** begin Exercise input **

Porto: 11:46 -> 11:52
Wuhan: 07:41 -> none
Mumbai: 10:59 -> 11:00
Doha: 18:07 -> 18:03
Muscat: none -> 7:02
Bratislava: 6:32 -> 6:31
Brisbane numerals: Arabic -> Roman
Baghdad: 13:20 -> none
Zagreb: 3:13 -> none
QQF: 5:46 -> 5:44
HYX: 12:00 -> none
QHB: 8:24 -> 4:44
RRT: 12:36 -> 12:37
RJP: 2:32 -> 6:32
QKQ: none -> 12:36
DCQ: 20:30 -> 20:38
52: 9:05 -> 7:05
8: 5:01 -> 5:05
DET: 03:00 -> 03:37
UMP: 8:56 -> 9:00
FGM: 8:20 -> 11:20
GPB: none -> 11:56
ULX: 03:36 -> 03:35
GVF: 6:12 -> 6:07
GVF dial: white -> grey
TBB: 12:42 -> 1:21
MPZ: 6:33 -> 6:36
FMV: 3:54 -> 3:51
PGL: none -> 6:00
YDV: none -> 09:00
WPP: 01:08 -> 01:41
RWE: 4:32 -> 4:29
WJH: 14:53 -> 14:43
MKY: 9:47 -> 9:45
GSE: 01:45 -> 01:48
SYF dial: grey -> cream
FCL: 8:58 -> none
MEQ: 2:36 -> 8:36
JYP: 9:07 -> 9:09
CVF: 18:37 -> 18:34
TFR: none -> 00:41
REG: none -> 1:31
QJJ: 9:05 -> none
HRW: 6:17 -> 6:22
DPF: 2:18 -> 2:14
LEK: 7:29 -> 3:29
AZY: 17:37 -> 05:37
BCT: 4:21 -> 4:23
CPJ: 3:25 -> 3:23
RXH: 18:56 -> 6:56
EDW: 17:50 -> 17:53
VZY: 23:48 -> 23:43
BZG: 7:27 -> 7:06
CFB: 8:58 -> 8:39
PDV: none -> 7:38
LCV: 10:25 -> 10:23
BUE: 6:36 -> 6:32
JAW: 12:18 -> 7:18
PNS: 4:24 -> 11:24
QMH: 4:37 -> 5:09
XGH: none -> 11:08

** end Exercise input **

Exercise ▸ Reproduce every line of the data above verbatim, with nothing altered, added, or left out.

Task response ▸
Porto: 11:46 -> 11:52
Wuhan: 07:41 -> none
Mumbai: 10:59 -> 11:00
Doha: 18:07 -> 18:03
Muscat: none -> 7:02
Bratislava: 6:32 -> 6:31
Brisbane numerals: Arabic -> Roman
Baghdad: 13:20 -> none
Zagreb: 3:13 -> none
QQF: 5:46 -> 5:44
HYX: 12:00 -> none
QHB: 8:24 -> 4:44
RRT: 12:36 -> 12:37
RJP: 2:32 -> 6:32
QKQ: none -> 12:36
DCQ: 20:30 -> 20:38
52: 9:05 -> 7:05
8: 5:01 -> 5:05
DET: 03:00 -> 03:37
UMP: 8:56 -> 9:00
FGM: 8:20 -> 11:20
GPB: none -> 11:56
ULX: 03:36 -> 03:35
GVF: 6:12 -> 6:07
GVF dial: white -> grey
TBB: 12:42 -> 1:21
MPZ: 6:33 -> 6:36
FMV: 3:54 -> 3:51
PGL: none -> 6:00
YDV: none -> 09:00
WPP: 01:08 -> 01:41
RWE: 4:32 -> 4:29
WJH: 14:53 -> 14:43
MKY: 9:47 -> 9:45
GSE: 01:45 -> 01:48
SYF dial: grey -> cream
FCL: 8:58 -> none
MEQ: 2:36 -> 8:36
JYP: 9:07 -> 9:09
CVF: 18:37 -> 18:34
TFR: none -> 00:41
REG: none -> 1:31
QJJ: 9:05 -> none
HRW: 6:17 -> 6:22
DPF: 2:18 -> 2:14
LEK: 7:29 -> 3:29
AZY: 17:37 -> 05:37
BCT: 4:21 -> 4:23
CPJ: 3:25 -> 3:23
RXH: 18:56 -> 6:56
EDW: 17:50 -> 17:53
VZY: 23:48 -> 23:43
BZG: 7:27 -> 7:06
CFB: 8:58 -> 8:39
PDV: none -> 7:38
LCV: 10:25 -> 10:23
BUE: 6:36 -> 6:32
JAW: 12:18 -> 7:18
PNS: 4:24 -> 11:24
QMH: 4:37 -> 5:09
XGH: none -> 11:08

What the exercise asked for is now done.